— start —

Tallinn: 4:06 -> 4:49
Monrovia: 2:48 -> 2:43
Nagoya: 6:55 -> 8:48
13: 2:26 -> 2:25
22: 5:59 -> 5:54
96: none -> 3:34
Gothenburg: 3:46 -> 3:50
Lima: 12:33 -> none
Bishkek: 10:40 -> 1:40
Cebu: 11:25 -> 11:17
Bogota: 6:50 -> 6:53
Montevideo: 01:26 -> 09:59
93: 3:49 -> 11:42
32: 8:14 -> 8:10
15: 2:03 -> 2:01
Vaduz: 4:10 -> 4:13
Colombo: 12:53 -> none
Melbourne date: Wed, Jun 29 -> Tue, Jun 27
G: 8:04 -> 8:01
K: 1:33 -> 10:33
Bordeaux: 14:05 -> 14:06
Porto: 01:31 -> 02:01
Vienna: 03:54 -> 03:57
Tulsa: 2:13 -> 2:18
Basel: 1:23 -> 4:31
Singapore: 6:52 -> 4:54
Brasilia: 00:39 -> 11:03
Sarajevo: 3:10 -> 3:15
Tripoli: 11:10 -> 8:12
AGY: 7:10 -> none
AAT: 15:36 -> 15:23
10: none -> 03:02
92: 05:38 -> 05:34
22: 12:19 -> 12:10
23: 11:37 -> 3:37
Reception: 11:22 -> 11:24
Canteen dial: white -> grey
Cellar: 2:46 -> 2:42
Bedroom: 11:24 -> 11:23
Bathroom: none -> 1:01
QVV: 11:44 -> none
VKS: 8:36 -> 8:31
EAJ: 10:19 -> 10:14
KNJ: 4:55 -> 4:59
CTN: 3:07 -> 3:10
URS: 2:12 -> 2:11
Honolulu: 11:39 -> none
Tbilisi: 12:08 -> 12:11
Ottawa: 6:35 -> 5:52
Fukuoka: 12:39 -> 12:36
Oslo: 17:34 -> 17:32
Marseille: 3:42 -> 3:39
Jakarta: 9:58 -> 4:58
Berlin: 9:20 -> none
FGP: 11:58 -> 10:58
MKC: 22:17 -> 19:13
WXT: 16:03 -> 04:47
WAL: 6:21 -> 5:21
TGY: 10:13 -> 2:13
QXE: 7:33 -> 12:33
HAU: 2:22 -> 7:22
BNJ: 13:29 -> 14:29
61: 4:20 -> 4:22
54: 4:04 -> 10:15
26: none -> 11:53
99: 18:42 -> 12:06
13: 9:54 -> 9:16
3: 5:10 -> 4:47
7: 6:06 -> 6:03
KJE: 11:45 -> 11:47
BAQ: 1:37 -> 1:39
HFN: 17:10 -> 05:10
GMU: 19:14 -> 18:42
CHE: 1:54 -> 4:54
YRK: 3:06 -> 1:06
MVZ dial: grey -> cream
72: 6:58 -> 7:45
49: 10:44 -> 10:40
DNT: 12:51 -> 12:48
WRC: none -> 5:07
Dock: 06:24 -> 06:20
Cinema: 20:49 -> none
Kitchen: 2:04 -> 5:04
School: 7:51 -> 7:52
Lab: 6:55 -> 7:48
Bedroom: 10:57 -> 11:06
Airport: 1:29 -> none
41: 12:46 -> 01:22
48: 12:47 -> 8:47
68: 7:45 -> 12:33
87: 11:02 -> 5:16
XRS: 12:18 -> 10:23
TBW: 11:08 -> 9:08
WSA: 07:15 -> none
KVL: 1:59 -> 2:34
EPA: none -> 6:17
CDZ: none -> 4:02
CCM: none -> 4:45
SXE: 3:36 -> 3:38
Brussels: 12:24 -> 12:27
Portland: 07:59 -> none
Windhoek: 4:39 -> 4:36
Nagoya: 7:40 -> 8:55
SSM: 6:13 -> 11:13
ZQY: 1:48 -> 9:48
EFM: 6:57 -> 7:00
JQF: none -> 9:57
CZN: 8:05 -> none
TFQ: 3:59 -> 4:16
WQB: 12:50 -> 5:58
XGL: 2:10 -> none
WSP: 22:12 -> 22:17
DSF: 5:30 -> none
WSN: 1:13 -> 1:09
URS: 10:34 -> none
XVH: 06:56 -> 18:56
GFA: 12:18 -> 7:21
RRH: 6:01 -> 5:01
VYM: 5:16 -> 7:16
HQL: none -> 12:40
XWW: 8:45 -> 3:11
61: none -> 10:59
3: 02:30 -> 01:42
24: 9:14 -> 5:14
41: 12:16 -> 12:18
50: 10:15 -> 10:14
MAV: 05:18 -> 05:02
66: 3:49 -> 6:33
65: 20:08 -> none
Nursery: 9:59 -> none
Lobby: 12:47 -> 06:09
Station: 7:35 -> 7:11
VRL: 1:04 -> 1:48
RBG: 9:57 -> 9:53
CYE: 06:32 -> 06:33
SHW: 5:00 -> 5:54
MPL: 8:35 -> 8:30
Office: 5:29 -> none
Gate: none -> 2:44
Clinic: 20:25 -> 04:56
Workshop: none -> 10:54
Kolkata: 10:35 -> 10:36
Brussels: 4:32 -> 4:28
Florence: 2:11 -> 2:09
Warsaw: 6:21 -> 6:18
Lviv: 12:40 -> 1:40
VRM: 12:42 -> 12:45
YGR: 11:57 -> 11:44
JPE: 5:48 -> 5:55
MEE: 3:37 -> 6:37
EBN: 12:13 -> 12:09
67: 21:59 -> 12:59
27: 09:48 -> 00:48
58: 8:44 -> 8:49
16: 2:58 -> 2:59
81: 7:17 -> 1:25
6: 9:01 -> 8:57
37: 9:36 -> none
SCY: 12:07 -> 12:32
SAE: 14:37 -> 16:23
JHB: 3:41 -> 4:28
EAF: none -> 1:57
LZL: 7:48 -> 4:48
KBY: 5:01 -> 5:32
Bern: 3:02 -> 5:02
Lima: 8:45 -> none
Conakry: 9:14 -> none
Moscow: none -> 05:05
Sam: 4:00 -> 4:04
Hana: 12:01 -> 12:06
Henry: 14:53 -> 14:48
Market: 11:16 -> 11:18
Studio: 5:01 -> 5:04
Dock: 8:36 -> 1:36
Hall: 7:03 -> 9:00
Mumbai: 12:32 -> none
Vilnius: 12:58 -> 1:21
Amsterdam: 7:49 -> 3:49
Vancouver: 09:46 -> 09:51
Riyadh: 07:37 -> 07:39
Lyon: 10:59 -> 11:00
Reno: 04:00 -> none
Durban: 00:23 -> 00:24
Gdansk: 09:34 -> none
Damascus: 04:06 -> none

— end —

> _Instructions for the task_:
Reproduce every line of all the entries above, character for character.

> _Result_:
Tallinn: 4:06 -> 4:49
Monrovia: 2:48 -> 2:43
Nagoya: 6:55 -> 8:48
13: 2:26 -> 2:25
22: 5:59 -> 5:54
96: none -> 3:34
Gothenburg: 3:46 -> 3:50
Lima: 12:33 -> none
Bishkek: 10:40 -> 1:40
Cebu: 11:25 -> 11:17
Bogota: 6:50 -> 6:53
Montevideo: 01:26 -> 09:59
93: 3:49 -> 11:42
32: 8:14 -> 8:10
15: 2:03 -> 2:01
Vaduz: 4:10 -> 4:13
Colombo: 12:53 -> none
Melbourne date: Wed, Jun 29 -> Tue, Jun 27
G: 8:04 -> 8:01
K: 1:33 -> 10:33
Bordeaux: 14:05 -> 14:06
Porto: 01:31 -> 02:01
Vienna: 03:54 -> 03:57
Tulsa: 2:13 -> 2:18
Basel: 1:23 -> 4:31
Singapore: 6:52 -> 4:54
Brasilia: 00:39 -> 11:03
Sarajevo: 3:10 -> 3:15
Tripoli: 11:10 -> 8:12
AGY: 7:10 -> none
AAT: 15:36 -> 15:23
10: none -> 03:02
92: 05:38 -> 05:34
22: 12:19 -> 12:10
23: 11:37 -> 3:37
Reception: 11:22 -> 11:24
Canteen dial: white -> grey
Cellar: 2:46 -> 2:42
Bedroom: 11:24 -> 11:23
Bathroom: none -> 1:01
QVV: 11:44 -> none
VKS: 8:36 -> 8:31
EAJ: 10:19 -> 10:14
KNJ: 4:55 -> 4:59
CTN: 3:07 -> 3:10
URS: 2:12 -> 2:11
Honolulu: 11:39 -> none
Tbilisi: 12:08 -> 12:11
Ottawa: 6:35 -> 5:52
Fukuoka: 12:39 -> 12:36
Oslo: 17:34 -> 17:32
Marseille: 3:42 -> 3:39
Jakarta: 9:58 -> 4:58
Berlin: 9:20 -> none
FGP: 11:58 -> 10:58
MKC: 22:17 -> 19:13
WXT: 16:03 -> 04:47
WAL: 6:21 -> 5:21
TGY: 10:13 -> 2:13
QXE: 7:33 -> 12:33
HAU: 2:22 -> 7:22
BNJ: 13:29 -> 14:29
61: 4:20 -> 4:22
54: 4:04 -> 10:15
26: none -> 11:53
99: 18:42 -> 12:06
13: 9:54 -> 9:16
3: 5:10 -> 4:47
7: 6:06 -> 6:03
KJE: 11:45 -> 11:47
BAQ: 1:37 -> 1:39
HFN: 17:10 -> 05:10
GMU: 19:14 -> 18:42
CHE: 1:54 -> 4:54
YRK: 3:06 -> 1:06
MVZ dial: grey -> cream
72: 6:58 -> 7:45
49: 10:44 -> 10:40
DNT: 12:51 -> 12:48
WRC: none -> 5:07
Dock: 06:24 -> 06:20
Cinema: 20:49 -> none
Kitchen: 2:04 -> 5:04
School: 7:51 -> 7:52
Lab: 6:55 -> 7:48
Bedroom: 10:57 -> 11:06
Airport: 1:29 -> none
41: 12:46 -> 01:22
48: 12:47 -> 8:47
68: 7:45 -> 12:33
87: 11:02 -> 5:16
XRS: 12:18 -> 10:23
TBW: 11:08 -> 9:08
WSA: 07:15 -> none
KVL: 1:59 -> 2:34
EPA: none -> 6:17
CDZ: none -> 4:02
CCM: none -> 4:45
SXE: 3:36 -> 3:38
Brussels: 12:24 -> 12:27
Portland: 07:59 -> none
Windhoek: 4:39 -> 4:36
Nagoya: 7:40 -> 8:55
SSM: 6:13 -> 11:13
ZQY: 1:48 -> 9:48
EFM: 6:57 -> 7:00
JQF: none -> 9:57
CZN: 8:05 -> none
TFQ: 3:59 -> 4:16
WQB: 12:50 -> 5:58
XGL: 2:10 -> none
WSP: 22:12 -> 22:17
DSF: 5:30 -> none
WSN: 1:13 -> 1:09
URS: 10:34 -> none
XVH: 06:56 -> 18:56
GFA: 12:18 -> 7:21
RRH: 6:01 -> 5:01
VYM: 5:16 -> 7:16
HQL: none -> 12:40
XWW: 8:45 -> 3:11
61: none -> 10:59
3: 02:30 -> 01:42
24: 9:14 -> 5:14
41: 12:16 -> 12:18
50: 10:15 -> 10:14
MAV: 05:18 -> 05:02
66: 3:49 -> 6:33
65: 20:08 -> none
Nursery: 9:59 -> none
Lobby: 12:47 -> 06:09
Station: 7:35 -> 7:11
VRL: 1:04 -> 1:48
RBG: 9:57 -> 9:53
CYE: 06:32 -> 06:33
SHW: 5:00 -> 5:54
MPL: 8:35 -> 8:30
Office: 5:29 -> none
Gate: none -> 2:44
Clinic: 20:25 -> 04:56
Workshop: none -> 10:54
Kolkata: 10:35 -> 10:36
Brussels: 4:32 -> 4:28
Florence: 2:11 -> 2:09
Warsaw: 6:21 -> 6:18
Lviv: 12:40 -> 1:40
VRM: 12:42 -> 12:45
YGR: 11:57 -> 11:44
JPE: 5:48 -> 5:55
MEE: 3:37 -> 6:37
EBN: 12:13 -> 12:09
67: 21:59 -> 12:59
27: 09:48 -> 00:48
58: 8:44 -> 8:49
16: 2:58 -> 2:59
81: 7:17 -> 1:25
6: 9:01 -> 8:57
37: 9:36 -> none
SCY: 12:07 -> 12:32
SAE: 14:37 -> 16:23
JHB: 3:41 -> 4:28
EAF: none -> 1:57
LZL: 7:48 -> 4:48
KBY: 5:01 -> 5:32
Bern: 3:02 -> 5:02
Lima: 8:45 -> none
Conakry: 9:14 -> none
Moscow: none -> 05:05
Sam: 4:00 -> 4:04
Hana: 12:01 -> 12:06
Henry: 14:53 -> 14:48
Market: 11:16 -> 11:18
Studio: 5:01 -> 5:04
Dock: 8:36 -> 1:36
Hall: 7:03 -> 9:00
Mumbai: 12:32 -> none
Vilnius: 12:58 -> 1:21
Amsterdam: 7:49 -> 3:49
Vancouver: 09:46 -> 09:51
Riyadh: 07:37 -> 07:39
Lyon: 10:59 -> 11:00
Reno: 04:00 -> none
Durban: 00:23 -> 00:24
Gdansk: 09:34 -> none
Damascus: 04:06 -> none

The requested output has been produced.